**The task**
Among the entries below, extract exactly the lines that run from the one with "green banana: 7 -> 3" through the one with "white donut: 4 -> 7", both ends included.

**Extracted material**
################

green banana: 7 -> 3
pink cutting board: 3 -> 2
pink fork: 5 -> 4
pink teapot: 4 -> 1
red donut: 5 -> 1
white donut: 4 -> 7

################

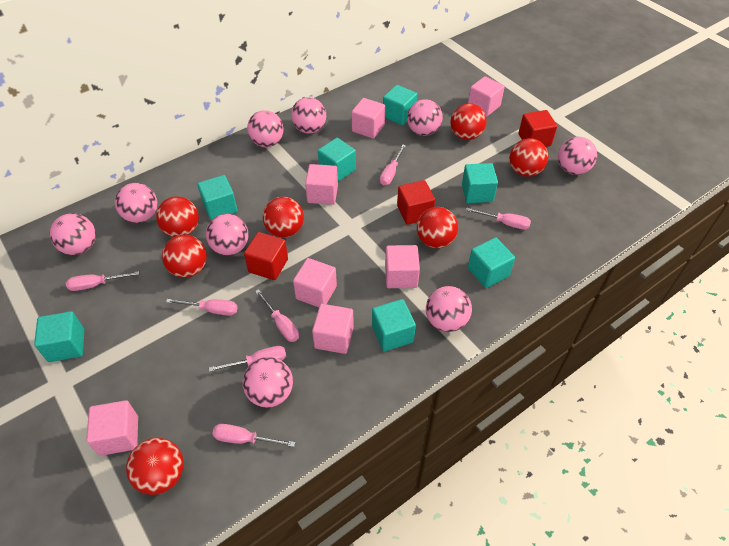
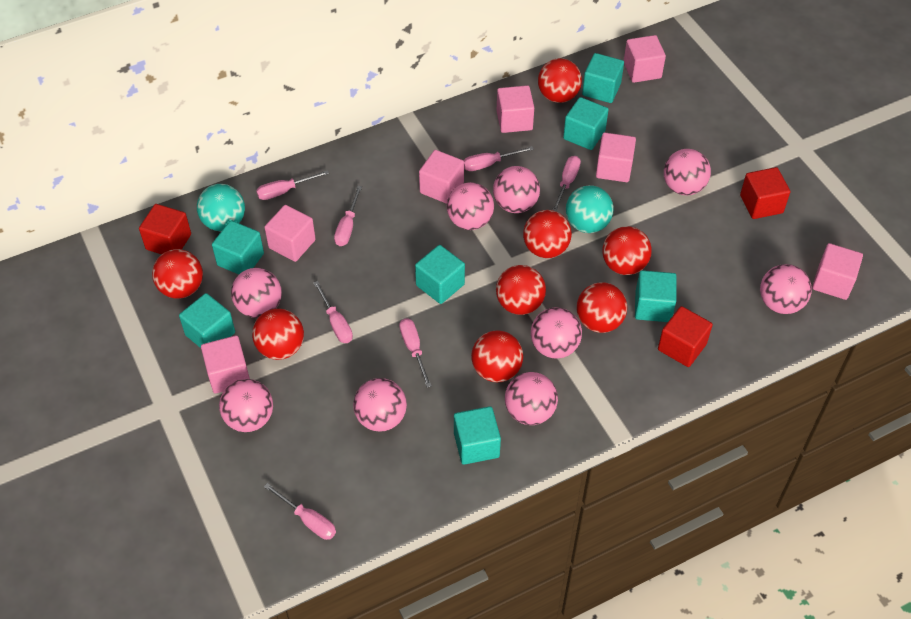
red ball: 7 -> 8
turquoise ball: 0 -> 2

################

**Answer to this problem**
green banana: 7 -> 3
pink cutting board: 3 -> 2
pink fork: 5 -> 4
pink teapot: 4 -> 1
red donut: 5 -> 1
white donut: 4 -> 7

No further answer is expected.